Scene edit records
========

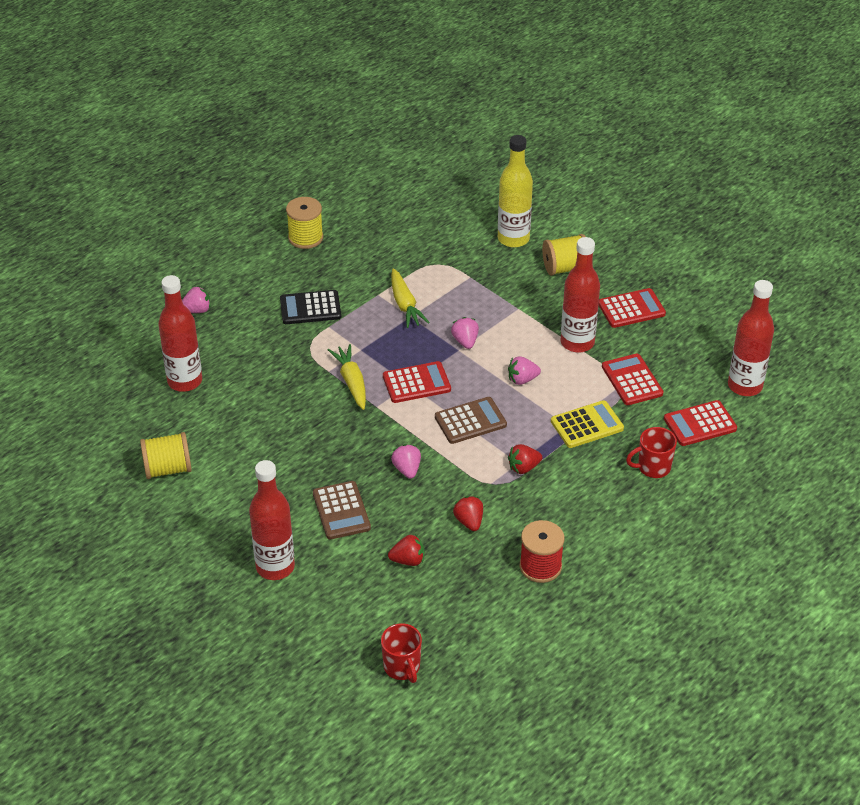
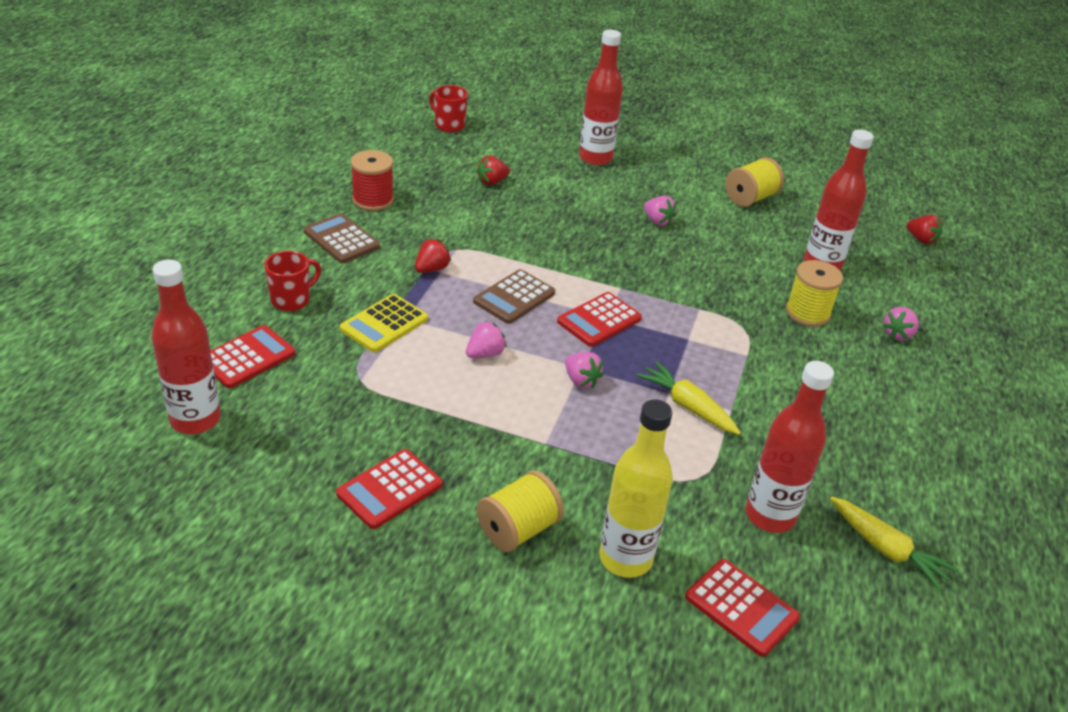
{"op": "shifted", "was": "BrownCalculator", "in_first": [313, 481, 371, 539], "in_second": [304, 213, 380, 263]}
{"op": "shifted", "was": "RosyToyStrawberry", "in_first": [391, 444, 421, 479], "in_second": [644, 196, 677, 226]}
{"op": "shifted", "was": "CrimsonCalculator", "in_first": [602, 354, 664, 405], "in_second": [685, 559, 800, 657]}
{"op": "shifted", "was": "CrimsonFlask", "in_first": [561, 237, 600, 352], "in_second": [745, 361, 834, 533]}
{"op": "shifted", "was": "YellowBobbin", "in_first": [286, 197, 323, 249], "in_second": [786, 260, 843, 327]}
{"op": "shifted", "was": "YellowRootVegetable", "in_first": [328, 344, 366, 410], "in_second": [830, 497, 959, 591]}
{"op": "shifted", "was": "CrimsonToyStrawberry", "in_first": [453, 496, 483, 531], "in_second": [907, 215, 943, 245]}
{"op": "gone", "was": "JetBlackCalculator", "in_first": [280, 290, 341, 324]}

========

In the data above, find each line that has the word "shifted" and copy it out.

Answer to the problem |
{"op": "shifted", "was": "BrownCalculator", "in_first": [313, 481, 371, 539], "in_second": [304, 213, 380, 263]}
{"op": "shifted", "was": "RosyToyStrawberry", "in_first": [391, 444, 421, 479], "in_second": [644, 196, 677, 226]}
{"op": "shifted", "was": "CrimsonCalculator", "in_first": [602, 354, 664, 405], "in_second": [685, 559, 800, 657]}
{"op": "shifted", "was": "CrimsonFlask", "in_first": [561, 237, 600, 352], "in_second": [745, 361, 834, 533]}
{"op": "shifted", "was": "YellowBobbin", "in_first": [286, 197, 323, 249], "in_second": [786, 260, 843, 327]}
{"op": "shifted", "was": "YellowRootVegetable", "in_first": [328, 344, 366, 410], "in_second": [830, 497, 959, 591]}
{"op": "shifted", "was": "CrimsonToyStrawberry", "in_first": [453, 496, 483, 531], "in_second": [907, 215, 943, 245]}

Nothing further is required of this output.